## Material for the task:
Content starts

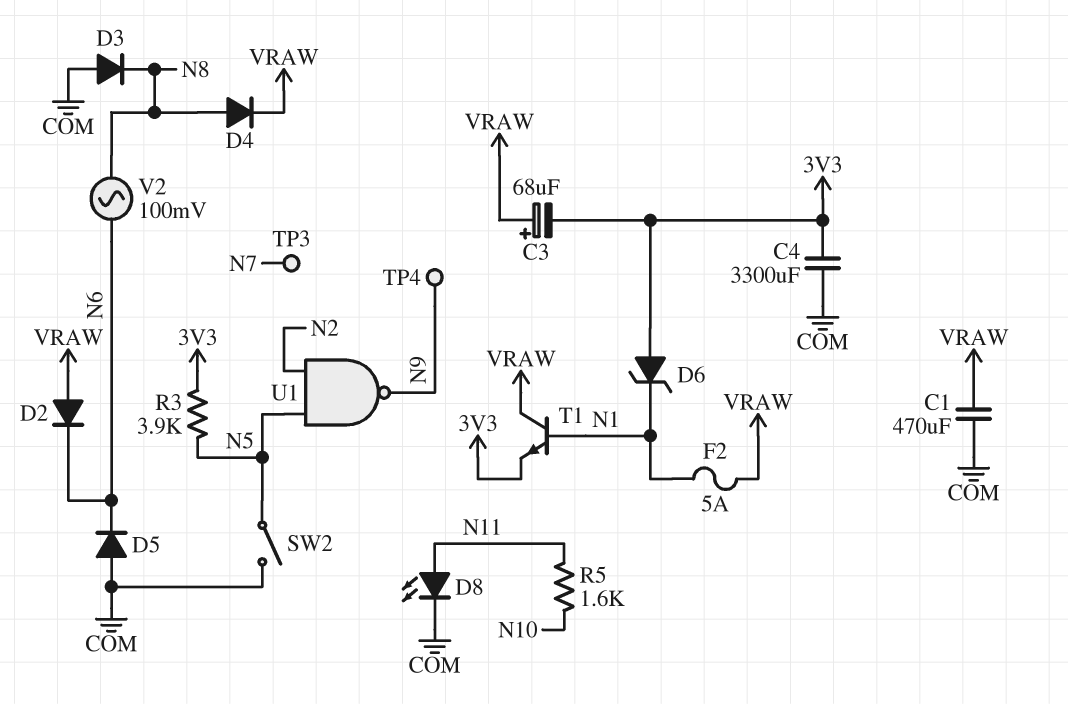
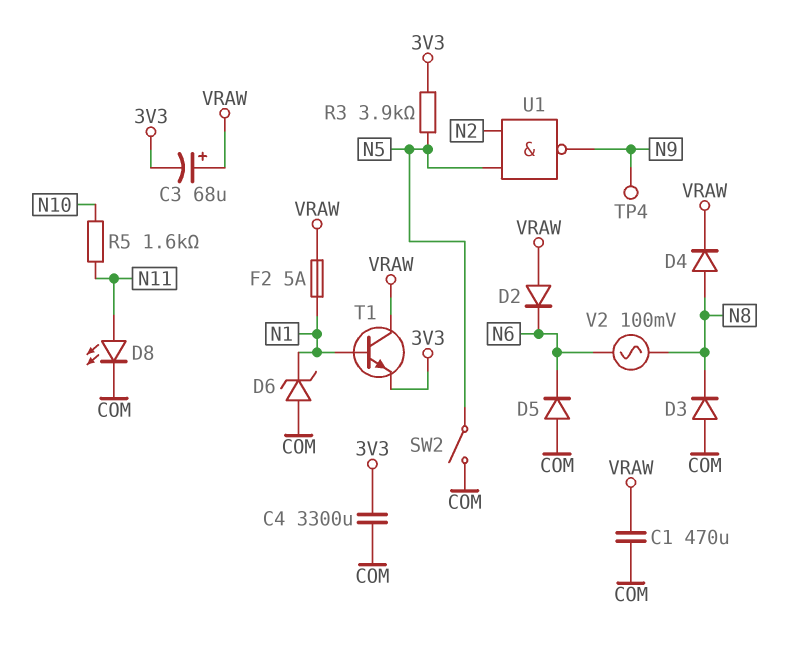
D6: zener (A 3V3, K N1) -> zener (A COM, K N1)
TP3: test point (N7) -> none

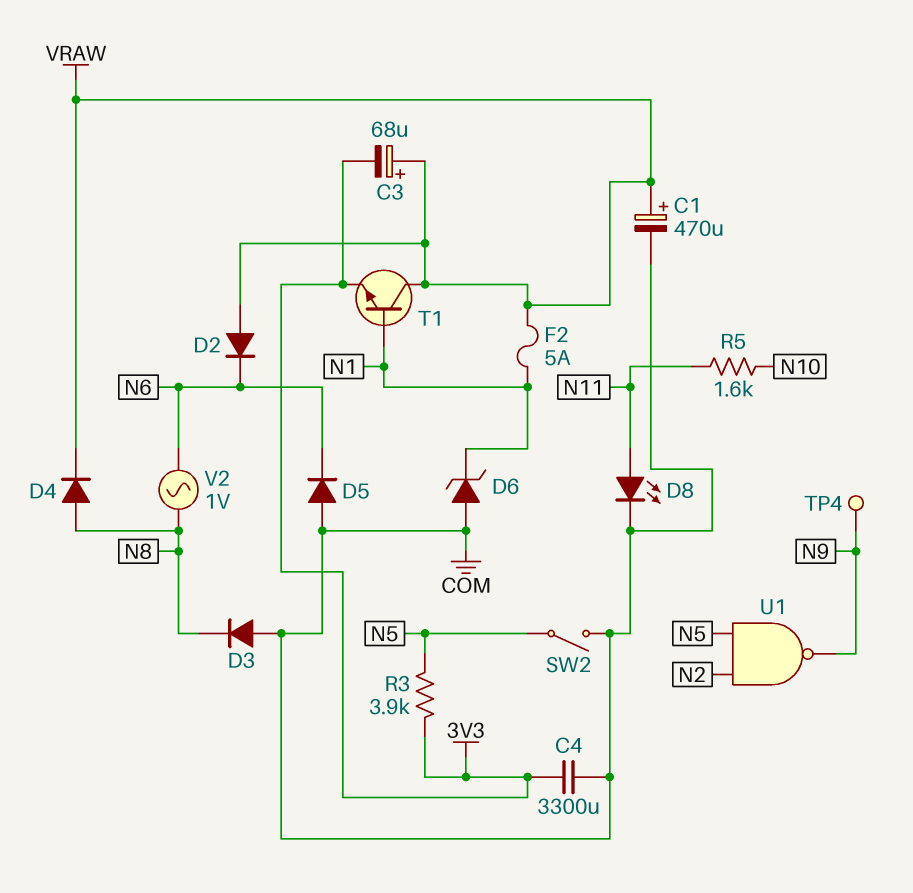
C1: 470uF (COM, VRAW) -> 470uF (plus VRAW, minus COM)
V2: AC 100mV (N6, N8) -> AC 1V (N6, N8)

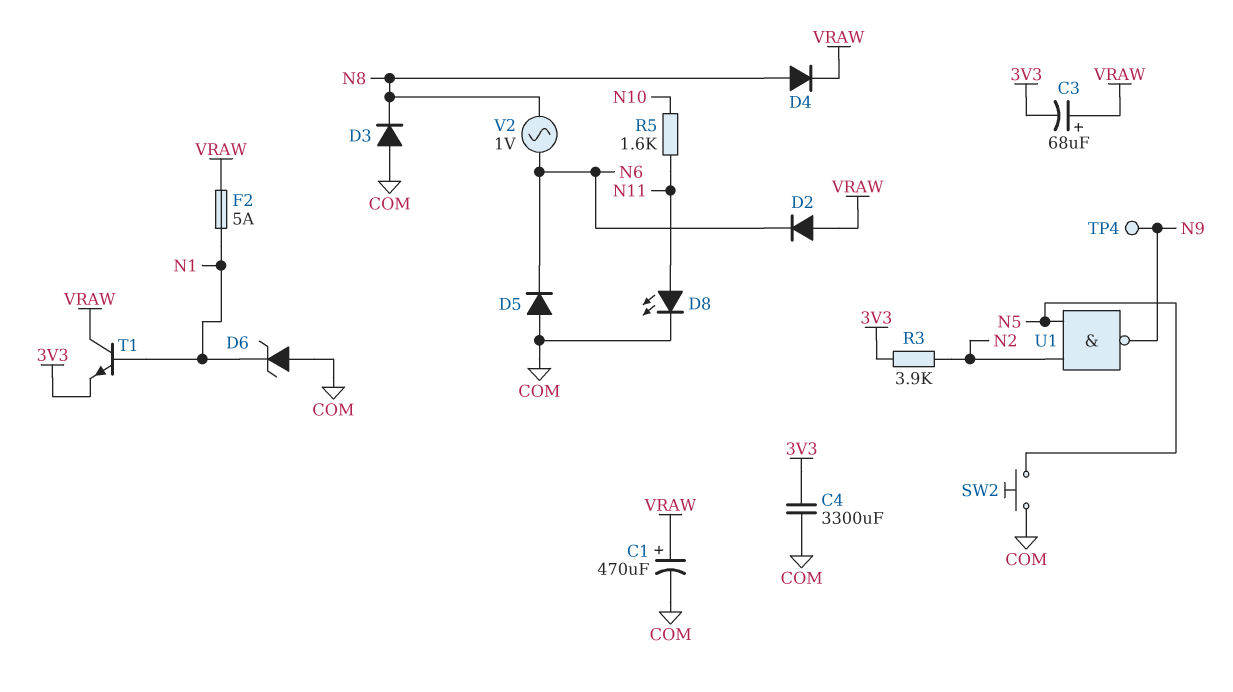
R3: 3.9k (3V3, N5) -> 3.9k (3V3, N2)
SW2: switch (COM, N5) -> button (COM, N5)

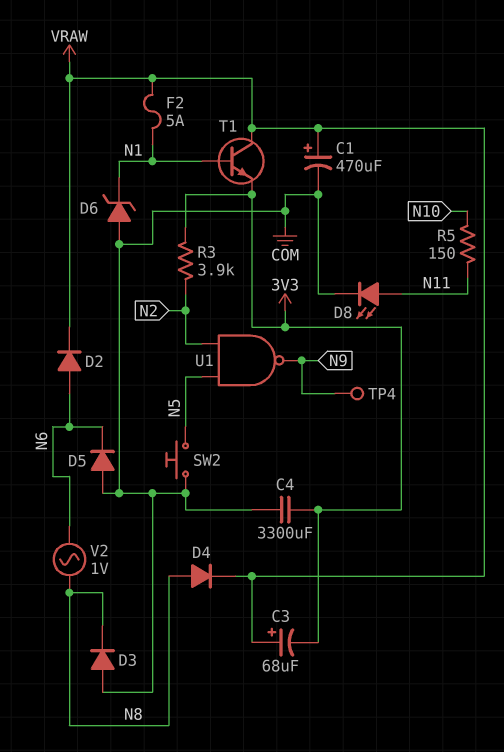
D2: diode (A VRAW, K N6) -> diode (A N6, K VRAW)
R5: 1.6k (N10, N11) -> 150 (N10, N11)

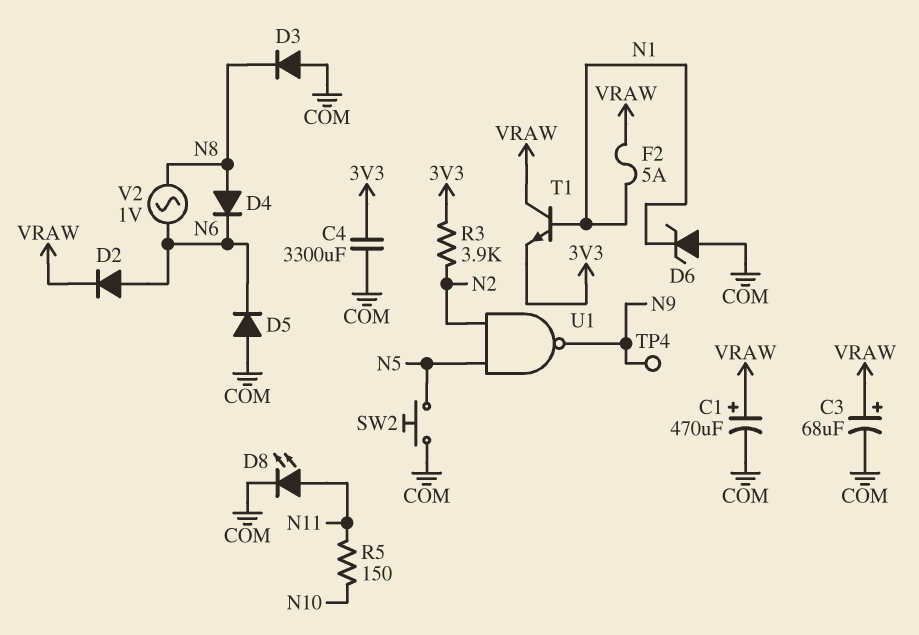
C3: 68uF (plus VRAW, minus 3V3) -> 68uF (plus VRAW, minus COM)
D4: diode (A N8, K VRAW) -> diode (A N8, K N6)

Content ends

## Prompt:
Please report every line of the records above that contains the word "plus".

## Result of the exercise:
C1: 470uF (COM, VRAW) -> 470uF (plus VRAW, minus COM)
C3: 68uF (plus VRAW, minus 3V3) -> 68uF (plus VRAW, minus COM)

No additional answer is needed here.